--- start LISTED RECORDS ---
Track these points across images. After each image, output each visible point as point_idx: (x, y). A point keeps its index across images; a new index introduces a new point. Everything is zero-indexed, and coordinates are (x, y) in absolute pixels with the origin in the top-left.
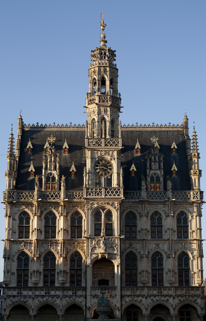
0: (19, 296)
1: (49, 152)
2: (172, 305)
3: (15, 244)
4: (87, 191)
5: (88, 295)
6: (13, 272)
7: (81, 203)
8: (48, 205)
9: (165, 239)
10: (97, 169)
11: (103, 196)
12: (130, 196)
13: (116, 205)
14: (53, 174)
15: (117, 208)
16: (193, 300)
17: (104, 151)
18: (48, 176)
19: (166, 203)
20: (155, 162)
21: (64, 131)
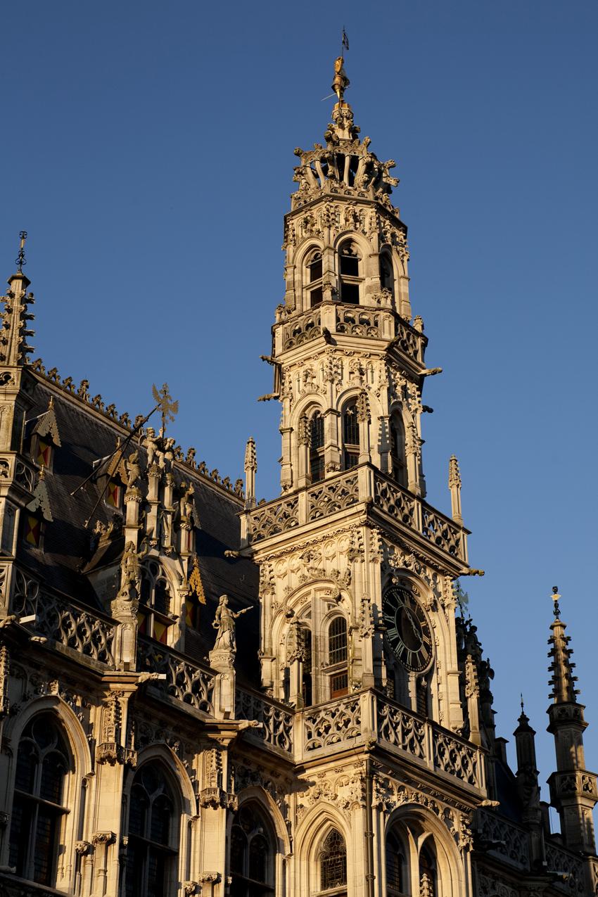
--- end LISTED RECORDS ---
_SET EXERCISE:_ Please rewrite all of the data above with every "images" switched to "frames" and nothing else changed. Leave out the pictures.

_SOLUTION TO THIS PROBLEM:_
Track these points across frames. After each image, output each visible point as point_idx: (x, y). A point keeps its index across frames; a new index introduces a new point. Everything is zero-indexed, and coordinates are (x, y) in absolute pixels with the origin in the top-left.
0: (19, 296)
1: (49, 152)
2: (172, 305)
3: (15, 244)
4: (87, 191)
5: (88, 295)
6: (13, 272)
7: (81, 203)
8: (48, 205)
9: (165, 239)
10: (97, 169)
11: (103, 196)
12: (130, 196)
13: (116, 205)
14: (53, 174)
15: (117, 208)
16: (193, 300)
17: (104, 151)
18: (48, 176)
19: (166, 203)
20: (155, 162)
21: (64, 131)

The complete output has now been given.